(Dataset entries)
________
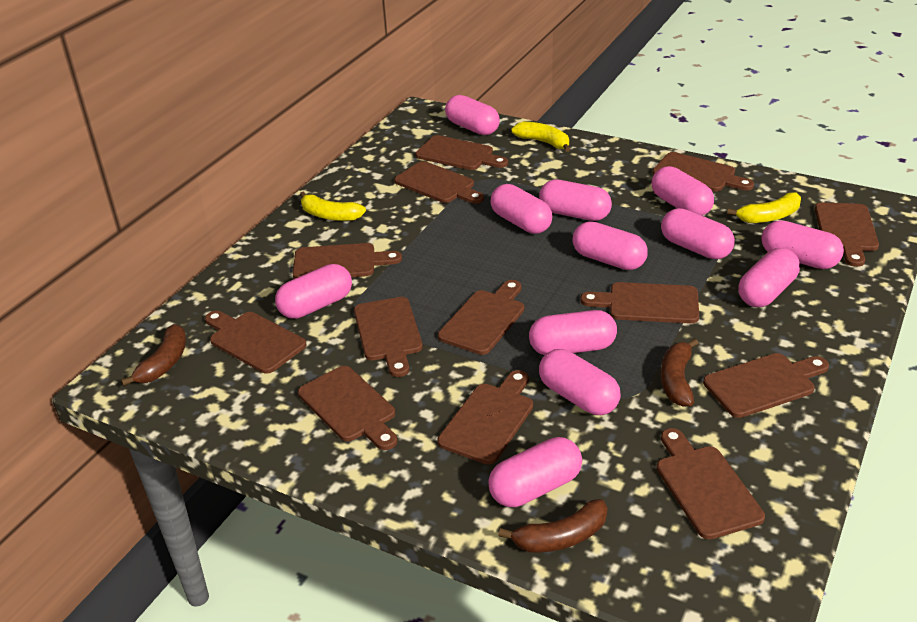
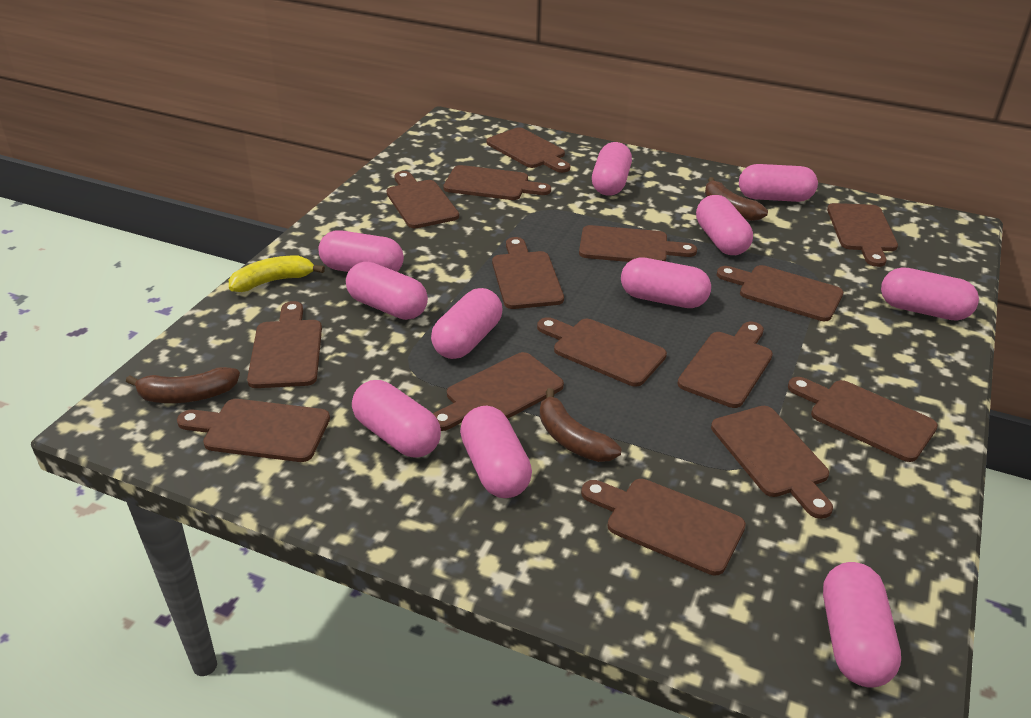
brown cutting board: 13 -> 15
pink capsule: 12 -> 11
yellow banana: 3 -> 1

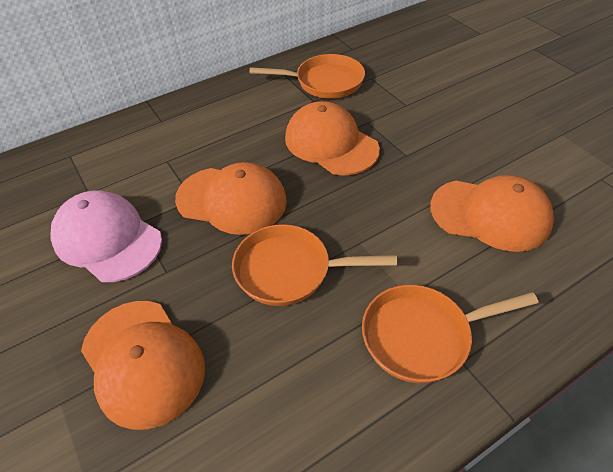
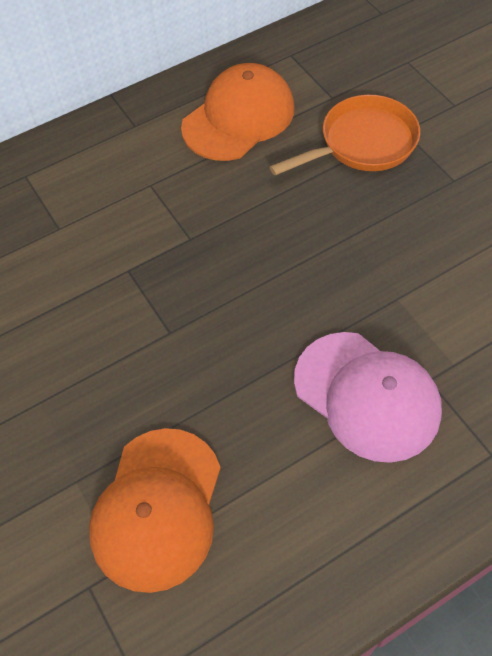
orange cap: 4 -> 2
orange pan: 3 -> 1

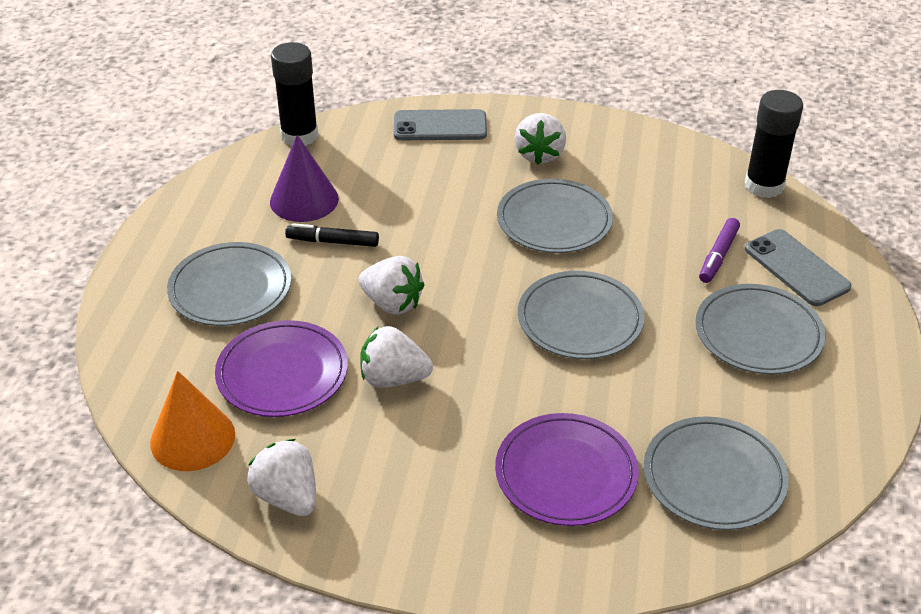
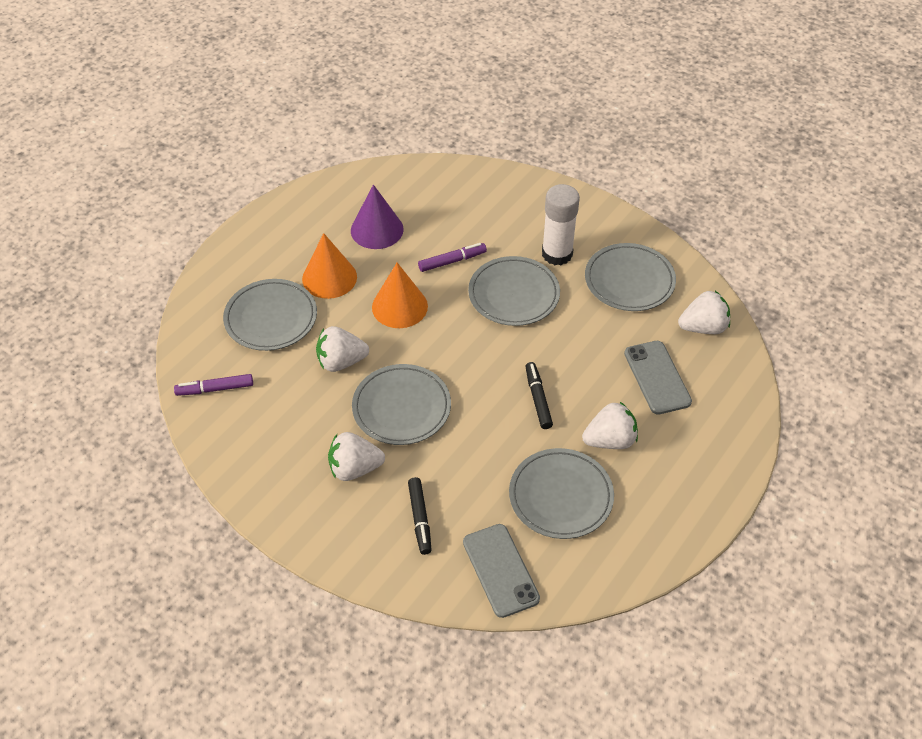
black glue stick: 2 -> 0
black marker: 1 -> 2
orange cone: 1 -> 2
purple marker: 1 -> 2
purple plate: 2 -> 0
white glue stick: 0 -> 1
________
Task description - Transcribe the lines that run from the line bearing "orange pan: 3 -> 1" through the last line of the data. Keep the wording exact and leave out every picture.

The answer -
orange pan: 3 -> 1

black glue stick: 2 -> 0
black marker: 1 -> 2
orange cone: 1 -> 2
purple marker: 1 -> 2
purple plate: 2 -> 0
white glue stick: 0 -> 1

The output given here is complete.